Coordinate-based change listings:

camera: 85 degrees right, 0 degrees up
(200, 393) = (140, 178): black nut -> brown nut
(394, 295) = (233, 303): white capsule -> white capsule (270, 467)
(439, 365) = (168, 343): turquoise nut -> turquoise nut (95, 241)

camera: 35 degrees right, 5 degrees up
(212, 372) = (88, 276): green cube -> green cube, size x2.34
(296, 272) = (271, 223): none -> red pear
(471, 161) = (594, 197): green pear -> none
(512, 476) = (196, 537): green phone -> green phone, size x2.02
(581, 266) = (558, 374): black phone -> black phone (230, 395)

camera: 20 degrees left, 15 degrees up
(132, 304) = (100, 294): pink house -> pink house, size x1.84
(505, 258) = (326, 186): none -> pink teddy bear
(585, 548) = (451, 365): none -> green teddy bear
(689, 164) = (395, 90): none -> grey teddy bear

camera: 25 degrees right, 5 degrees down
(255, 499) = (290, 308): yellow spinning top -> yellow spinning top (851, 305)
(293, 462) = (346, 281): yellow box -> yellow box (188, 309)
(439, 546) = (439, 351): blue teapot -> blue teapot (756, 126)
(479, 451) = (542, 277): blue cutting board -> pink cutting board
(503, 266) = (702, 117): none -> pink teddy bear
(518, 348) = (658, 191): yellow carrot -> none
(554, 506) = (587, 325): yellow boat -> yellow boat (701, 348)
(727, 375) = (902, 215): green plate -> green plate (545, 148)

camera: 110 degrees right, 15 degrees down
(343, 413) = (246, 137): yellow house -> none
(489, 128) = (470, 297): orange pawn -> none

### [Task item]
Check each line above for the word "black" and copy the ones that have it.

### [Written response]
(200, 393) = (140, 178): black nut -> brown nut
(581, 266) = (558, 374): black phone -> black phone (230, 395)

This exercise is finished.